YOUR OBJECTIVE — In the records below, repeat exactly the lines between the line holding "D1: schottky 1N5817" and the line holding "R11: 4.3 (BASE, RUN) -> 56 (BASE, RUN)", inclusive, and drop the pictures.

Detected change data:
────────────────

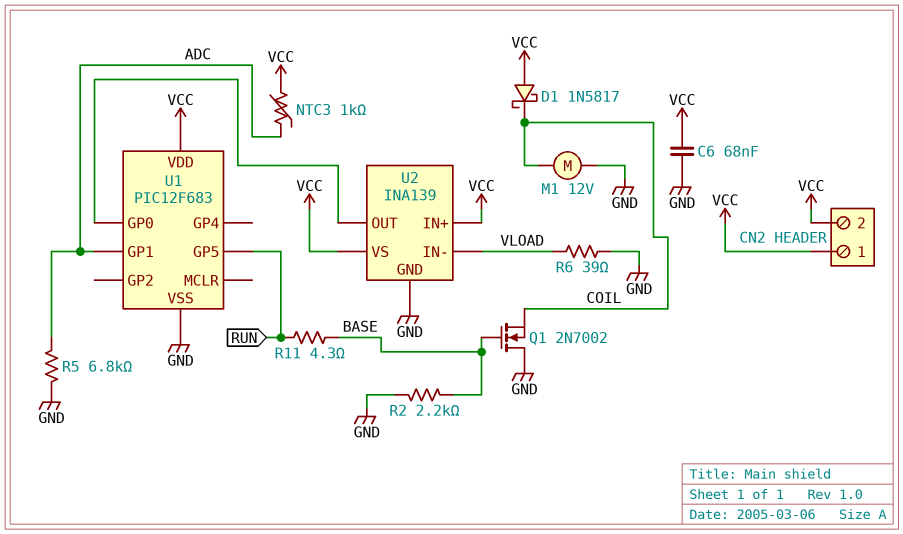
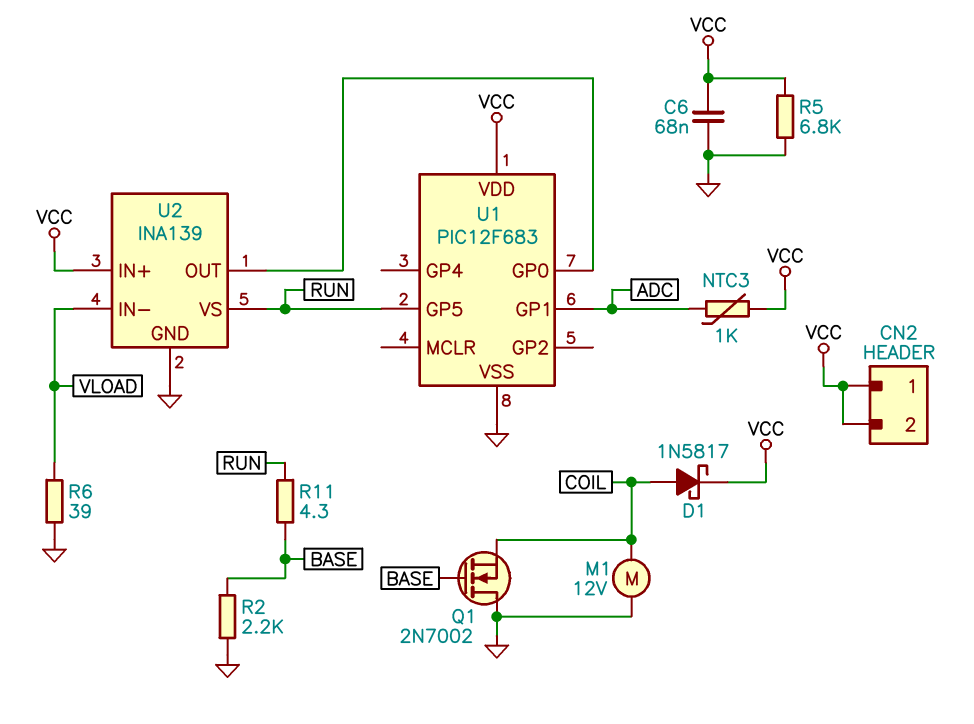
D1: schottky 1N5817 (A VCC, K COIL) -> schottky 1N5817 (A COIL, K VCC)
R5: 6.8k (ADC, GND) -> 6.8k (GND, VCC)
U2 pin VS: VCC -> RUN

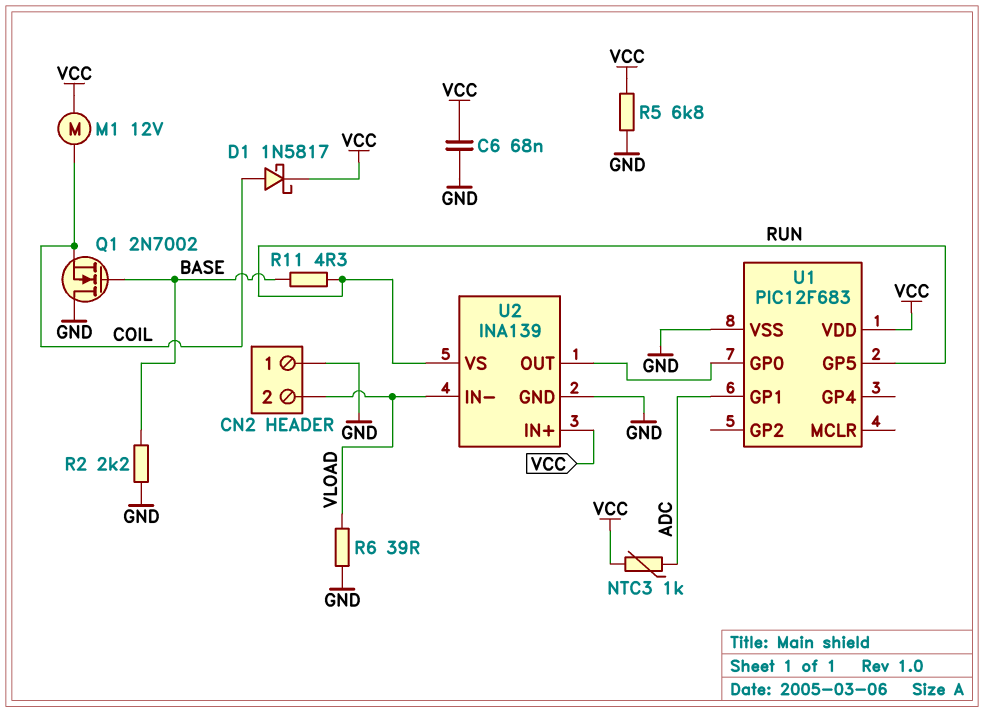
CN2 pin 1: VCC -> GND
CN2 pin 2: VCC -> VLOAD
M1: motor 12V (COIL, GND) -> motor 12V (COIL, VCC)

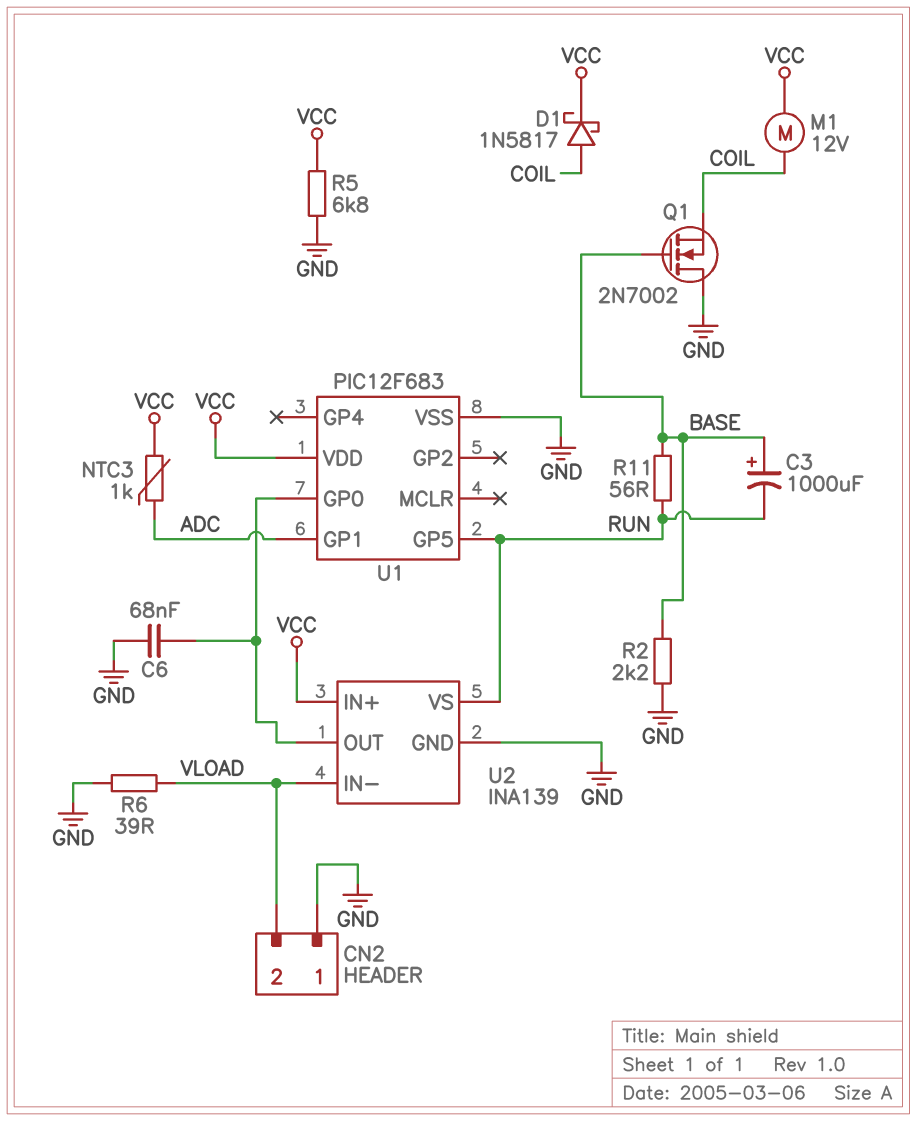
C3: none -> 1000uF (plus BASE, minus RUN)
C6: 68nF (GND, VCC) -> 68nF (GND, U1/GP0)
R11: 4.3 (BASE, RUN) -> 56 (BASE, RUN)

────────────────

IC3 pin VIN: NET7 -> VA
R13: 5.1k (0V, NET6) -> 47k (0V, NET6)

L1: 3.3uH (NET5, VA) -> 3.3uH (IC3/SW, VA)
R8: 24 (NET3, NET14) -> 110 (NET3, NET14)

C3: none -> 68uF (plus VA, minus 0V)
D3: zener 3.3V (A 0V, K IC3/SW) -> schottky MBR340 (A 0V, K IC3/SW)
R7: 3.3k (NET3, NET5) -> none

────────────────

EXERCISE RESULT —
D1: schottky 1N5817 (A VCC, K COIL) -> schottky 1N5817 (A COIL, K VCC)
R5: 6.8k (ADC, GND) -> 6.8k (GND, VCC)
U2 pin VS: VCC -> RUN

CN2 pin 1: VCC -> GND
CN2 pin 2: VCC -> VLOAD
M1: motor 12V (COIL, GND) -> motor 12V (COIL, VCC)

C3: none -> 1000uF (plus BASE, minus RUN)
C6: 68nF (GND, VCC) -> 68nF (GND, U1/GP0)
R11: 4.3 (BASE, RUN) -> 56 (BASE, RUN)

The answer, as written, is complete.